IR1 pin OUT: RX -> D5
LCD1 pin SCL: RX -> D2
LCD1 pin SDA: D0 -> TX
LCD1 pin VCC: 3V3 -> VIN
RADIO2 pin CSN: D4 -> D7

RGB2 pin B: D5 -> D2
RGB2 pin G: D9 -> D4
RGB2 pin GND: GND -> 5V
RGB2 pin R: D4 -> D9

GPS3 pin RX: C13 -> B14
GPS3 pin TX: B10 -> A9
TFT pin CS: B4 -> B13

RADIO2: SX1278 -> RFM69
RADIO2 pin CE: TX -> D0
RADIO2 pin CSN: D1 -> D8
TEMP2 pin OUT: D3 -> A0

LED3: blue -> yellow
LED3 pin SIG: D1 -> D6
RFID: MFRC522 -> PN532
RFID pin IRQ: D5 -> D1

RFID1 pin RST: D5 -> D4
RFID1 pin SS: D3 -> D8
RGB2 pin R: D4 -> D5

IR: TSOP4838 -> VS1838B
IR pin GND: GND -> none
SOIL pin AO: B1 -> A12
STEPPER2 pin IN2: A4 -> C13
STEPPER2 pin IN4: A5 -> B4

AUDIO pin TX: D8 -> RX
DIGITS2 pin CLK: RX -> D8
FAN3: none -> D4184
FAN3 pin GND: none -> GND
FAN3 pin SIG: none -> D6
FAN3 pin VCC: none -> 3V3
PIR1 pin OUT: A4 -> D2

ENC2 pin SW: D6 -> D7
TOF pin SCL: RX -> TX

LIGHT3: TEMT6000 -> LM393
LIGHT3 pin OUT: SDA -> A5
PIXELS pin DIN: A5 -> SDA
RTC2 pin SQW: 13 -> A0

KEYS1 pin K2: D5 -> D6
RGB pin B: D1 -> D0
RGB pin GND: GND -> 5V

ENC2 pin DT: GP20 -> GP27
********************
The data above must be returned in full, exactly as written.

IR1 pin OUT: RX -> D5
LCD1 pin SCL: RX -> D2
LCD1 pin SDA: D0 -> TX
LCD1 pin VCC: 3V3 -> VIN
RADIO2 pin CSN: D4 -> D7

RGB2 pin B: D5 -> D2
RGB2 pin G: D9 -> D4
RGB2 pin GND: GND -> 5V
RGB2 pin R: D4 -> D9

GPS3 pin RX: C13 -> B14
GPS3 pin TX: B10 -> A9
TFT pin CS: B4 -> B13

RADIO2: SX1278 -> RFM69
RADIO2 pin CE: TX -> D0
RADIO2 pin CSN: D1 -> D8
TEMP2 pin OUT: D3 -> A0

LED3: blue -> yellow
LED3 pin SIG: D1 -> D6
RFID: MFRC522 -> PN532
RFID pin IRQ: D5 -> D1

RFID1 pin RST: D5 -> D4
RFID1 pin SS: D3 -> D8
RGB2 pin R: D4 -> D5

IR: TSOP4838 -> VS1838B
IR pin GND: GND -> none
SOIL pin AO: B1 -> A12
STEPPER2 pin IN2: A4 -> C13
STEPPER2 pin IN4: A5 -> B4

AUDIO pin TX: D8 -> RX
DIGITS2 pin CLK: RX -> D8
FAN3: none -> D4184
FAN3 pin GND: none -> GND
FAN3 pin SIG: none -> D6
FAN3 pin VCC: none -> 3V3
PIR1 pin OUT: A4 -> D2

ENC2 pin SW: D6 -> D7
TOF pin SCL: RX -> TX

LIGHT3: TEMT6000 -> LM393
LIGHT3 pin OUT: SDA -> A5
PIXELS pin DIN: A5 -> SDA
RTC2 pin SQW: 13 -> A0

KEYS1 pin K2: D5 -> D6
RGB pin B: D1 -> D0
RGB pin GND: GND -> 5V

ENC2 pin DT: GP20 -> GP27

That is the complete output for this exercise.